*Problem description*.
Filter the data below for the string "yellow" and copy each matching line.

*Given information*.
BEGIN

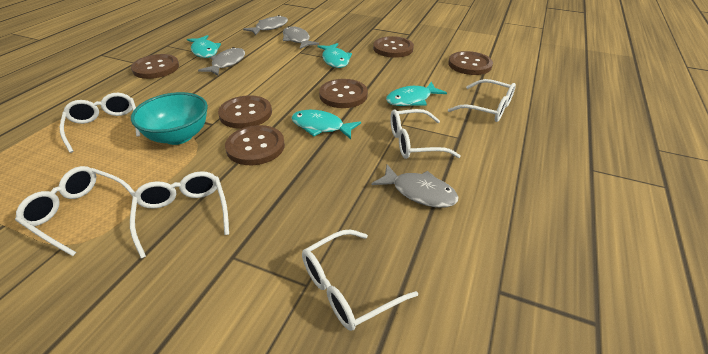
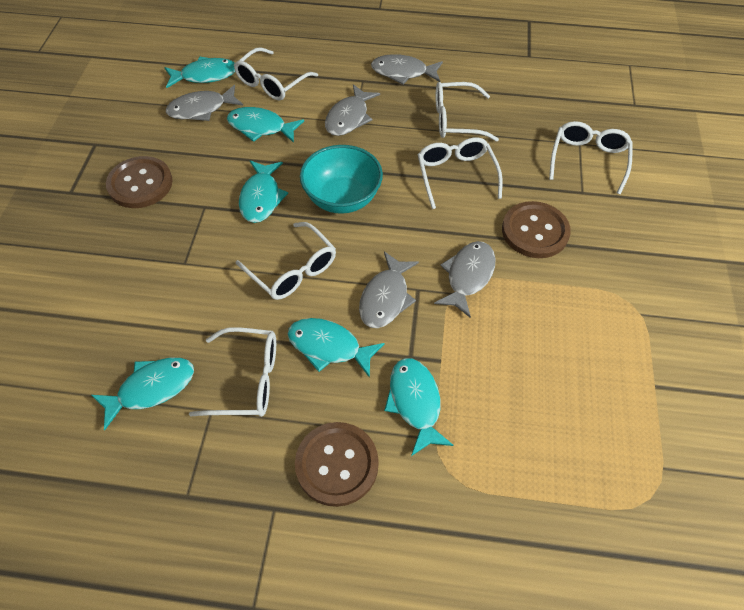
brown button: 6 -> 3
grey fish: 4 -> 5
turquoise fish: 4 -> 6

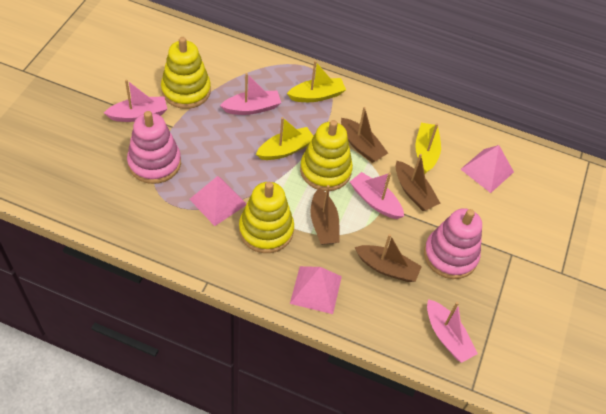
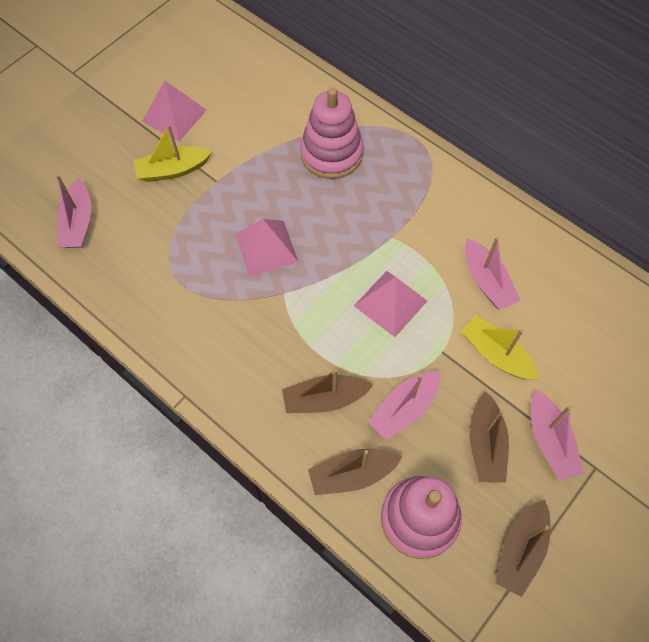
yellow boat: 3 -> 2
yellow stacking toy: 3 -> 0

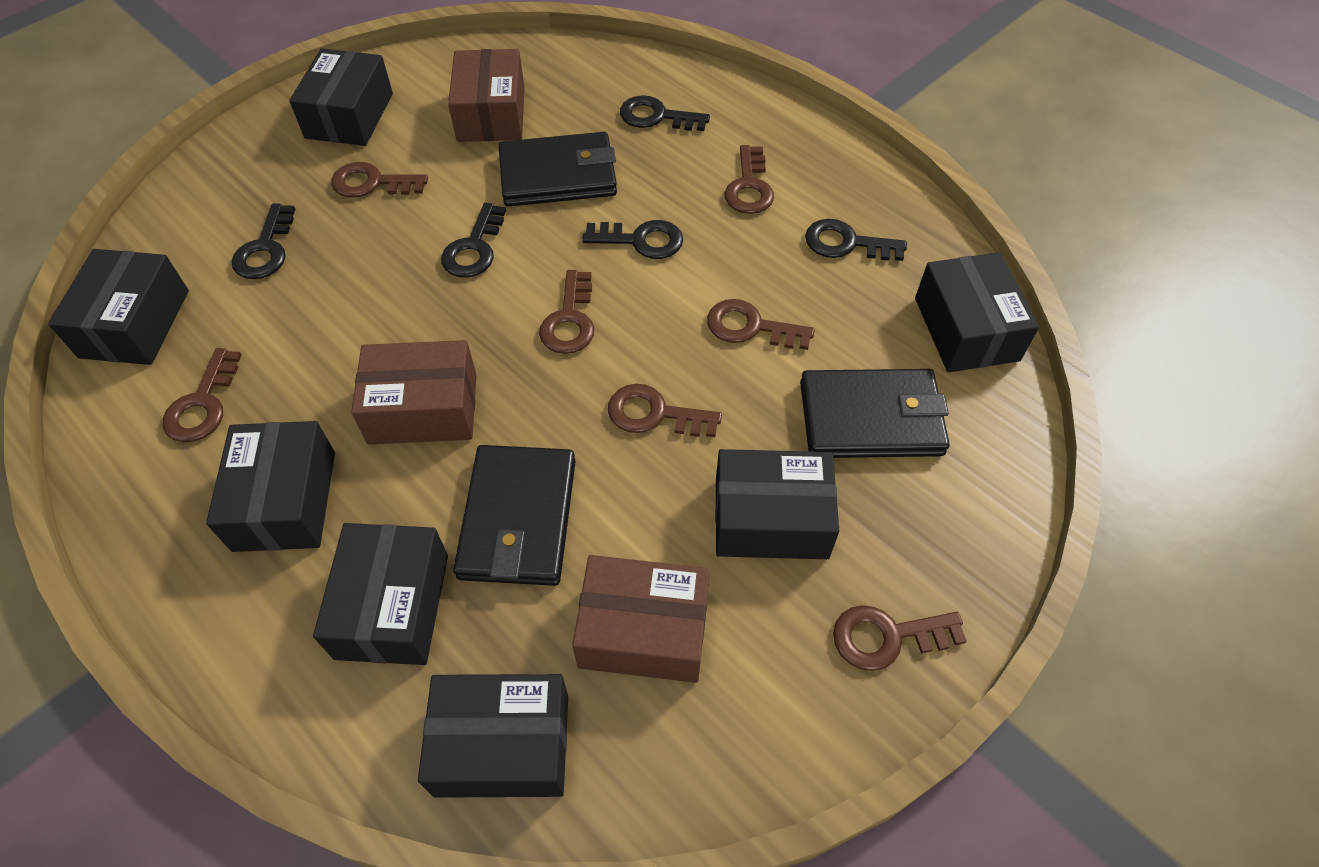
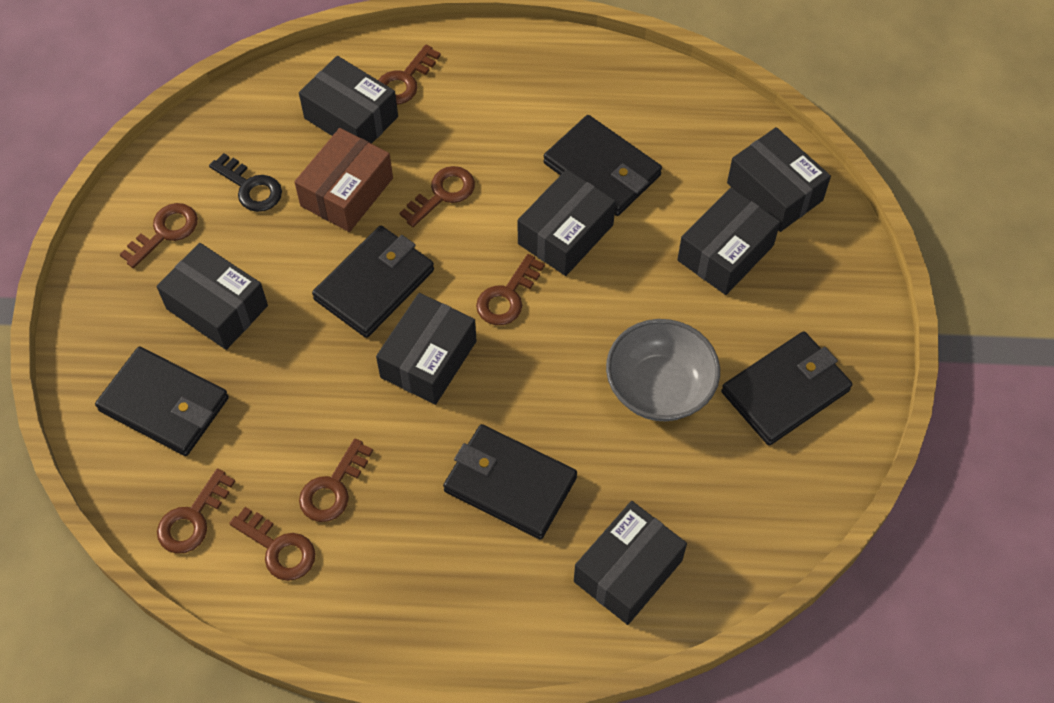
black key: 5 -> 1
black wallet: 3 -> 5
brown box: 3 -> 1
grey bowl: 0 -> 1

END
BEGIN

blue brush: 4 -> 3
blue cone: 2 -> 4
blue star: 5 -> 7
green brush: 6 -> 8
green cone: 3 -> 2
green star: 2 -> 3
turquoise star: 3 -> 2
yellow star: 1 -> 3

END
BEGIN

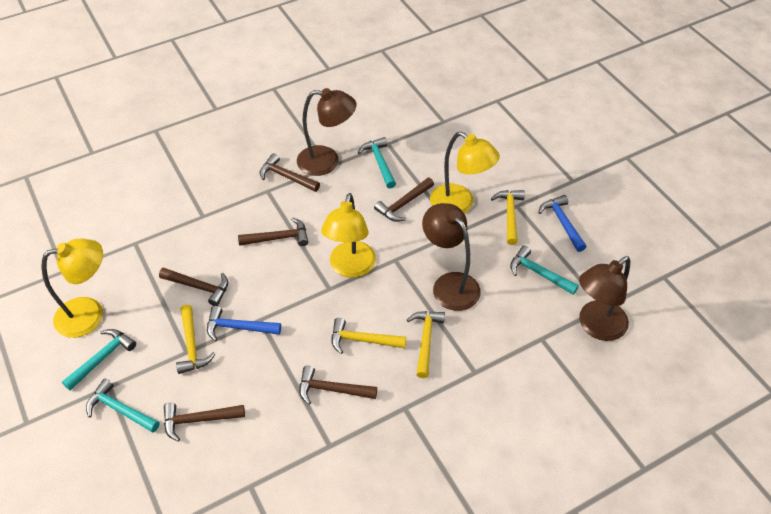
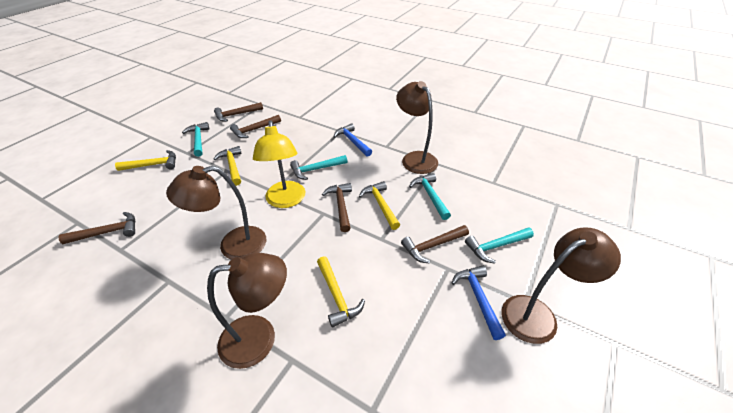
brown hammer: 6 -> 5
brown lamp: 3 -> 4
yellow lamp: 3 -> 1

END

*Problem solution*.
yellow boat: 3 -> 2
yellow stacking toy: 3 -> 0
yellow star: 1 -> 3
yellow lamp: 3 -> 1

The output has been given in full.